__RECORDS SUPPLIED__:
____

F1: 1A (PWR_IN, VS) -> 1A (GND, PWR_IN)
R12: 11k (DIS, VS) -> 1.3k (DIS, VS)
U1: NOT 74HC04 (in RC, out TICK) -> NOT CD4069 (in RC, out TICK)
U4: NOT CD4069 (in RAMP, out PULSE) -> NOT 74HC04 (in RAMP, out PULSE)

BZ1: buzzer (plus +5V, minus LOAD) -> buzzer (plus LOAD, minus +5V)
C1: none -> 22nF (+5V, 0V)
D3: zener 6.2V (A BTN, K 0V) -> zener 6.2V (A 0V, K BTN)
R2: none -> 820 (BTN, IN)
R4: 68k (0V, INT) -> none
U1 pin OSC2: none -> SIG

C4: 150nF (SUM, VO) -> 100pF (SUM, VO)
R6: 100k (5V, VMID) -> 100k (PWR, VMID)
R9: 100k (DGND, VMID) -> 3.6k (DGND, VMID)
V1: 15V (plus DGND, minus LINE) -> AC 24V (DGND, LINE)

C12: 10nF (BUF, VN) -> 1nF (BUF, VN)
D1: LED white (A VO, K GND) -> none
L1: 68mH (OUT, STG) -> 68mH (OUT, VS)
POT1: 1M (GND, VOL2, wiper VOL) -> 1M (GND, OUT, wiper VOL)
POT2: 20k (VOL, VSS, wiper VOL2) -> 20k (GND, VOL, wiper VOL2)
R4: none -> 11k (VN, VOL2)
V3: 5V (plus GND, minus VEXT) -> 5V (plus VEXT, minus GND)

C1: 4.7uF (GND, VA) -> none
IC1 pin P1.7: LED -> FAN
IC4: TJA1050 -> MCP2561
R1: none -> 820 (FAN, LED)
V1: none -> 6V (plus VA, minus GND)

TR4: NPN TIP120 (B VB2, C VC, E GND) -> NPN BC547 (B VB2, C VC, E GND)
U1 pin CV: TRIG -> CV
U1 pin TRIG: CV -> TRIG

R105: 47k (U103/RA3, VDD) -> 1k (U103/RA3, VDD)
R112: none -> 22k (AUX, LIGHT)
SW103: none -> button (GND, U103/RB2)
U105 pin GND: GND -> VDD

____

__EXERCISE AIM__:
Restate the entries above. Match them exactly.

__WRITTEN RESPONSE__:
F1: 1A (PWR_IN, VS) -> 1A (GND, PWR_IN)
R12: 11k (DIS, VS) -> 1.3k (DIS, VS)
U1: NOT 74HC04 (in RC, out TICK) -> NOT CD4069 (in RC, out TICK)
U4: NOT CD4069 (in RAMP, out PULSE) -> NOT 74HC04 (in RAMP, out PULSE)

BZ1: buzzer (plus +5V, minus LOAD) -> buzzer (plus LOAD, minus +5V)
C1: none -> 22nF (+5V, 0V)
D3: zener 6.2V (A BTN, K 0V) -> zener 6.2V (A 0V, K BTN)
R2: none -> 820 (BTN, IN)
R4: 68k (0V, INT) -> none
U1 pin OSC2: none -> SIG

C4: 150nF (SUM, VO) -> 100pF (SUM, VO)
R6: 100k (5V, VMID) -> 100k (PWR, VMID)
R9: 100k (DGND, VMID) -> 3.6k (DGND, VMID)
V1: 15V (plus DGND, minus LINE) -> AC 24V (DGND, LINE)

C12: 10nF (BUF, VN) -> 1nF (BUF, VN)
D1: LED white (A VO, K GND) -> none
L1: 68mH (OUT, STG) -> 68mH (OUT, VS)
POT1: 1M (GND, VOL2, wiper VOL) -> 1M (GND, OUT, wiper VOL)
POT2: 20k (VOL, VSS, wiper VOL2) -> 20k (GND, VOL, wiper VOL2)
R4: none -> 11k (VN, VOL2)
V3: 5V (plus GND, minus VEXT) -> 5V (plus VEXT, minus GND)

C1: 4.7uF (GND, VA) -> none
IC1 pin P1.7: LED -> FAN
IC4: TJA1050 -> MCP2561
R1: none -> 820 (FAN, LED)
V1: none -> 6V (plus VA, minus GND)

TR4: NPN TIP120 (B VB2, C VC, E GND) -> NPN BC547 (B VB2, C VC, E GND)
U1 pin CV: TRIG -> CV
U1 pin TRIG: CV -> TRIG

R105: 47k (U103/RA3, VDD) -> 1k (U103/RA3, VDD)
R112: none -> 22k (AUX, LIGHT)
SW103: none -> button (GND, U103/RB2)
U105 pin GND: GND -> VDD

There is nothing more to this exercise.